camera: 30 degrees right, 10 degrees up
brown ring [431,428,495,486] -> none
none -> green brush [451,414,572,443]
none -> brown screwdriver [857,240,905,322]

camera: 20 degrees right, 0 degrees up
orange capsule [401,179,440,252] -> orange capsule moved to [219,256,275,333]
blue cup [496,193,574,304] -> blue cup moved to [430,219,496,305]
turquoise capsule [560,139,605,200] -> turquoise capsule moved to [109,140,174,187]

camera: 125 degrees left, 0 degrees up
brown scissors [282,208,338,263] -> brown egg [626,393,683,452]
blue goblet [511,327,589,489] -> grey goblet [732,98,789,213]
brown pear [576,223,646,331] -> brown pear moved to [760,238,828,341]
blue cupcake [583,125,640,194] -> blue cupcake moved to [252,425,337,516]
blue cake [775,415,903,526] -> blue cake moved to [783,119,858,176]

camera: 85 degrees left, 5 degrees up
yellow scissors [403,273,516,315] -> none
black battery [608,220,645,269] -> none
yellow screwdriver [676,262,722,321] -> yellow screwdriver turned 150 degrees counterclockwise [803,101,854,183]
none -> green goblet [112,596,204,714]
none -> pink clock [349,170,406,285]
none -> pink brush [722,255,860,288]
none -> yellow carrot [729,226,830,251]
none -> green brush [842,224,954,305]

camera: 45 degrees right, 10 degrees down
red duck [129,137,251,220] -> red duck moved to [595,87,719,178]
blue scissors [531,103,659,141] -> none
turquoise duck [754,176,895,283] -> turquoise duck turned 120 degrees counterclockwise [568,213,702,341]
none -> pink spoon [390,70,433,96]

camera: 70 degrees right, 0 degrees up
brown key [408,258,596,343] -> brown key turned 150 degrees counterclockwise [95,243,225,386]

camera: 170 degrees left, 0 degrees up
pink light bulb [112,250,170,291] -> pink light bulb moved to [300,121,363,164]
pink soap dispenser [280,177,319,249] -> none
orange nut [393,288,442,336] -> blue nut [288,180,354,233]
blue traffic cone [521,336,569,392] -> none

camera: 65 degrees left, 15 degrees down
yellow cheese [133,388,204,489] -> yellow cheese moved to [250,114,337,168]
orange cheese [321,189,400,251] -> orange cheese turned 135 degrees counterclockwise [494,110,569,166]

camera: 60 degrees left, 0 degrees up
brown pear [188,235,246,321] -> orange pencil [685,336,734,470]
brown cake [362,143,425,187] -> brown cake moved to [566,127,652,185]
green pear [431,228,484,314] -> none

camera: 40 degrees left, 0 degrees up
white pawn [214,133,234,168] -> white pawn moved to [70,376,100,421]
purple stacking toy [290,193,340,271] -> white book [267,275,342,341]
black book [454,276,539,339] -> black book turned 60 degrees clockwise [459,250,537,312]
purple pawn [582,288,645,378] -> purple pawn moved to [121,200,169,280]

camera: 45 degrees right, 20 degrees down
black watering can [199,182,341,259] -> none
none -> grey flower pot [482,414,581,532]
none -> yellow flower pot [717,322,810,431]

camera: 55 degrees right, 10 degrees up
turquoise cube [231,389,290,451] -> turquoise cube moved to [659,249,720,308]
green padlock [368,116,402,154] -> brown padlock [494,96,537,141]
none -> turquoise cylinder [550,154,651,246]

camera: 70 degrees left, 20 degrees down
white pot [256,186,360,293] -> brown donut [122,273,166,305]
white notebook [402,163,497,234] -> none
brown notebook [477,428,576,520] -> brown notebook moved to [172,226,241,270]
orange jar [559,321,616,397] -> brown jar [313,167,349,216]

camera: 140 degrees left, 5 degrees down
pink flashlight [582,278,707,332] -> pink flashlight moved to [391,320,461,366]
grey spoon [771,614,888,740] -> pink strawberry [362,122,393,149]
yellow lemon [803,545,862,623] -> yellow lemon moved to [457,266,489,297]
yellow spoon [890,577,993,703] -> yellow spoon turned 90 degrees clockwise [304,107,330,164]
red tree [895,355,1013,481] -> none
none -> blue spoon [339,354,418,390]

____________________

§ **YOUR INSTRUCTIONS**
Beginning at the line containing "brown key [408,258,596,343]", repeat each line exactly through the last line of the entries, and include no other lines.

§ **RESPONSE BOX**
brown key [408,258,596,343] -> brown key turned 150 degrees counterclockwise [95,243,225,386]

camera: 170 degrees left, 0 degrees up
pink light bulb [112,250,170,291] -> pink light bulb moved to [300,121,363,164]
pink soap dispenser [280,177,319,249] -> none
orange nut [393,288,442,336] -> blue nut [288,180,354,233]
blue traffic cone [521,336,569,392] -> none

camera: 65 degrees left, 15 degrees down
yellow cheese [133,388,204,489] -> yellow cheese moved to [250,114,337,168]
orange cheese [321,189,400,251] -> orange cheese turned 135 degrees counterclockwise [494,110,569,166]

camera: 60 degrees left, 0 degrees up
brown pear [188,235,246,321] -> orange pencil [685,336,734,470]
brown cake [362,143,425,187] -> brown cake moved to [566,127,652,185]
green pear [431,228,484,314] -> none

camera: 40 degrees left, 0 degrees up
white pawn [214,133,234,168] -> white pawn moved to [70,376,100,421]
purple stacking toy [290,193,340,271] -> white book [267,275,342,341]
black book [454,276,539,339] -> black book turned 60 degrees clockwise [459,250,537,312]
purple pawn [582,288,645,378] -> purple pawn moved to [121,200,169,280]

camera: 45 degrees right, 20 degrees down
black watering can [199,182,341,259] -> none
none -> grey flower pot [482,414,581,532]
none -> yellow flower pot [717,322,810,431]

camera: 55 degrees right, 10 degrees up
turquoise cube [231,389,290,451] -> turquoise cube moved to [659,249,720,308]
green padlock [368,116,402,154] -> brown padlock [494,96,537,141]
none -> turquoise cylinder [550,154,651,246]

camera: 70 degrees left, 20 degrees down
white pot [256,186,360,293] -> brown donut [122,273,166,305]
white notebook [402,163,497,234] -> none
brown notebook [477,428,576,520] -> brown notebook moved to [172,226,241,270]
orange jar [559,321,616,397] -> brown jar [313,167,349,216]

camera: 140 degrees left, 5 degrees down
pink flashlight [582,278,707,332] -> pink flashlight moved to [391,320,461,366]
grey spoon [771,614,888,740] -> pink strawberry [362,122,393,149]
yellow lemon [803,545,862,623] -> yellow lemon moved to [457,266,489,297]
yellow spoon [890,577,993,703] -> yellow spoon turned 90 degrees clockwise [304,107,330,164]
red tree [895,355,1013,481] -> none
none -> blue spoon [339,354,418,390]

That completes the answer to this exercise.